### What this task involves
Everything from the line containing "- op: missing" to the last line of the data below should be copied word for word, and nothing else.

### Exercise materials
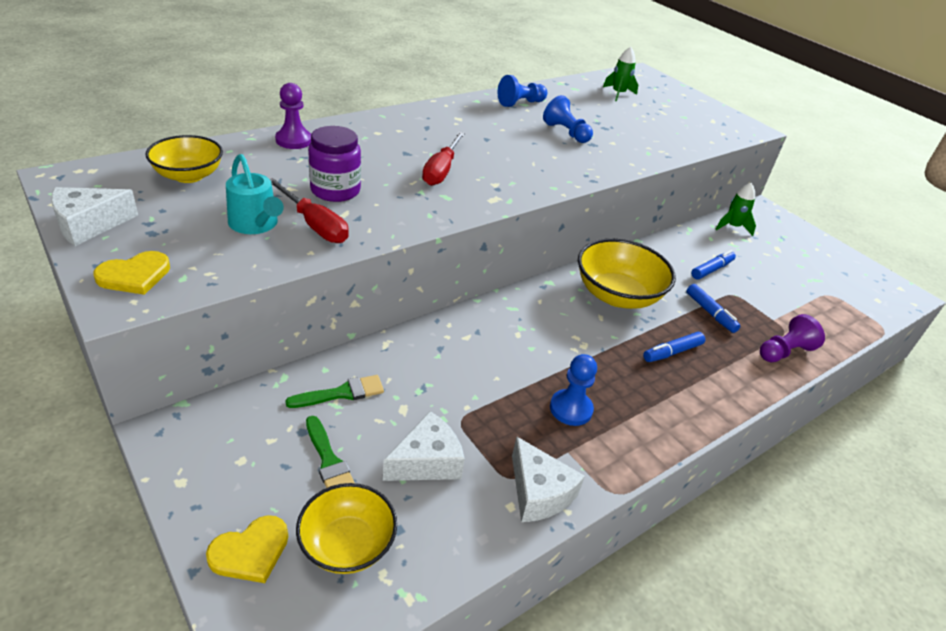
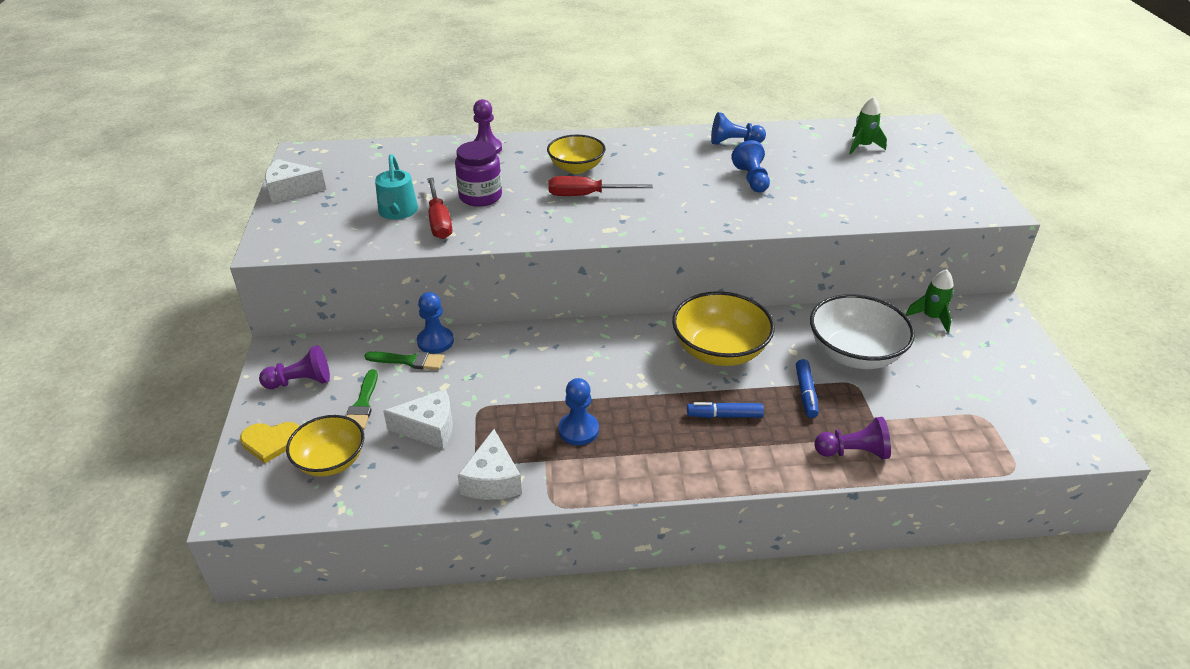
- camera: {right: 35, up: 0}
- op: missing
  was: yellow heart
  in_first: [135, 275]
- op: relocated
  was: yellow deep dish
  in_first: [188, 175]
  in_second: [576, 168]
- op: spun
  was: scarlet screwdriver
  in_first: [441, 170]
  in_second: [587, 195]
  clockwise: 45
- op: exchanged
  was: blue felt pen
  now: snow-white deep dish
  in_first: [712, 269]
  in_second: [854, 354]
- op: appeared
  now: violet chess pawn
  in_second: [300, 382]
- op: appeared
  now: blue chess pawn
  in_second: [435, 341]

### Result below
- op: missing
  was: yellow heart
  in_first: [135, 275]
- op: relocated
  was: yellow deep dish
  in_first: [188, 175]
  in_second: [576, 168]
- op: spun
  was: scarlet screwdriver
  in_first: [441, 170]
  in_second: [587, 195]
  clockwise: 45
- op: exchanged
  was: blue felt pen
  now: snow-white deep dish
  in_first: [712, 269]
  in_second: [854, 354]
- op: appeared
  now: violet chess pawn
  in_second: [300, 382]
- op: appeared
  now: blue chess pawn
  in_second: [435, 341]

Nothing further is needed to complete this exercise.